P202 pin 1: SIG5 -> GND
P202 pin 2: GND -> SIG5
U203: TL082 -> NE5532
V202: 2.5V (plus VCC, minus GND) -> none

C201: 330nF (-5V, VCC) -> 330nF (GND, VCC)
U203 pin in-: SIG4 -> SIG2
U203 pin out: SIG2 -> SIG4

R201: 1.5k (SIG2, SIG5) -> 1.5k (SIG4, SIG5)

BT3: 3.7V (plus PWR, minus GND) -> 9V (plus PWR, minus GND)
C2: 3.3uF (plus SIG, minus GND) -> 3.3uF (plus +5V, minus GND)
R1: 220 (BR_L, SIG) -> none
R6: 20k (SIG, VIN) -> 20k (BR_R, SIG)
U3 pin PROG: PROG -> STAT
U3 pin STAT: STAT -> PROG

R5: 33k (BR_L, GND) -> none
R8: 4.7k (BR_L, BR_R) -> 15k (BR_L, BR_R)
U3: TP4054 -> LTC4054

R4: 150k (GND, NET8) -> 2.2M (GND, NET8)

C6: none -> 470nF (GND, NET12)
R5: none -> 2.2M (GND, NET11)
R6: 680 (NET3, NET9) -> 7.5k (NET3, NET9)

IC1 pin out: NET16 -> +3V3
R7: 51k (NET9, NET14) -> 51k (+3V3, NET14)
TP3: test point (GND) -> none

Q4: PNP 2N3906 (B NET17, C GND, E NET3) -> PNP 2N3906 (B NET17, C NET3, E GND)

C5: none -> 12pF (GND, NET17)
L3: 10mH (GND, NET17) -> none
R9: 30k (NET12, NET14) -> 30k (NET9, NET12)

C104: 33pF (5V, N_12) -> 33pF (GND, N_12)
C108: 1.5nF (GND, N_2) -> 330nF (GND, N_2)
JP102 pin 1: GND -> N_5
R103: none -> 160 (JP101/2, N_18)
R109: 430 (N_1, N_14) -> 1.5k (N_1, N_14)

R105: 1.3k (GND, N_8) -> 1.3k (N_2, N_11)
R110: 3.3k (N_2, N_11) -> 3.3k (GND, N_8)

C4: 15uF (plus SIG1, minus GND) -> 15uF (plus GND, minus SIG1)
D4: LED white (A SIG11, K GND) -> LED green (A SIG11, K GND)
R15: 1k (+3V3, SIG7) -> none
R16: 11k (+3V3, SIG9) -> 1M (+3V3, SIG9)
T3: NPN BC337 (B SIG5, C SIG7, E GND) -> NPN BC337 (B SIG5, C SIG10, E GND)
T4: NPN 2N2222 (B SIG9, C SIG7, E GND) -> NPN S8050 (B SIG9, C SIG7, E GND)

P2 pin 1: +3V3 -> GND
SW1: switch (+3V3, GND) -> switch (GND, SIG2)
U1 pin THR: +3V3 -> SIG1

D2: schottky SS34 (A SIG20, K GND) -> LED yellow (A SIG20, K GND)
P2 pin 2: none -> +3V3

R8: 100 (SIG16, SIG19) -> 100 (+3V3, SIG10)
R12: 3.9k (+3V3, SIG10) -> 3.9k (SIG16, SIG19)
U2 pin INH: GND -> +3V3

* [TASK GOAL] Wherever the string "none" appears in the entries above, return the line it appears on.

* [EXERCISE ANSWER]
V202: 2.5V (plus VCC, minus GND) -> none
R1: 220 (BR_L, SIG) -> none
R5: 33k (BR_L, GND) -> none
C6: none -> 470nF (GND, NET12)
R5: none -> 2.2M (GND, NET11)
TP3: test point (GND) -> none
C5: none -> 12pF (GND, NET17)
L3: 10mH (GND, NET17) -> none
R103: none -> 160 (JP101/2, N_18)
R15: 1k (+3V3, SIG7) -> none
P2 pin 2: none -> +3V3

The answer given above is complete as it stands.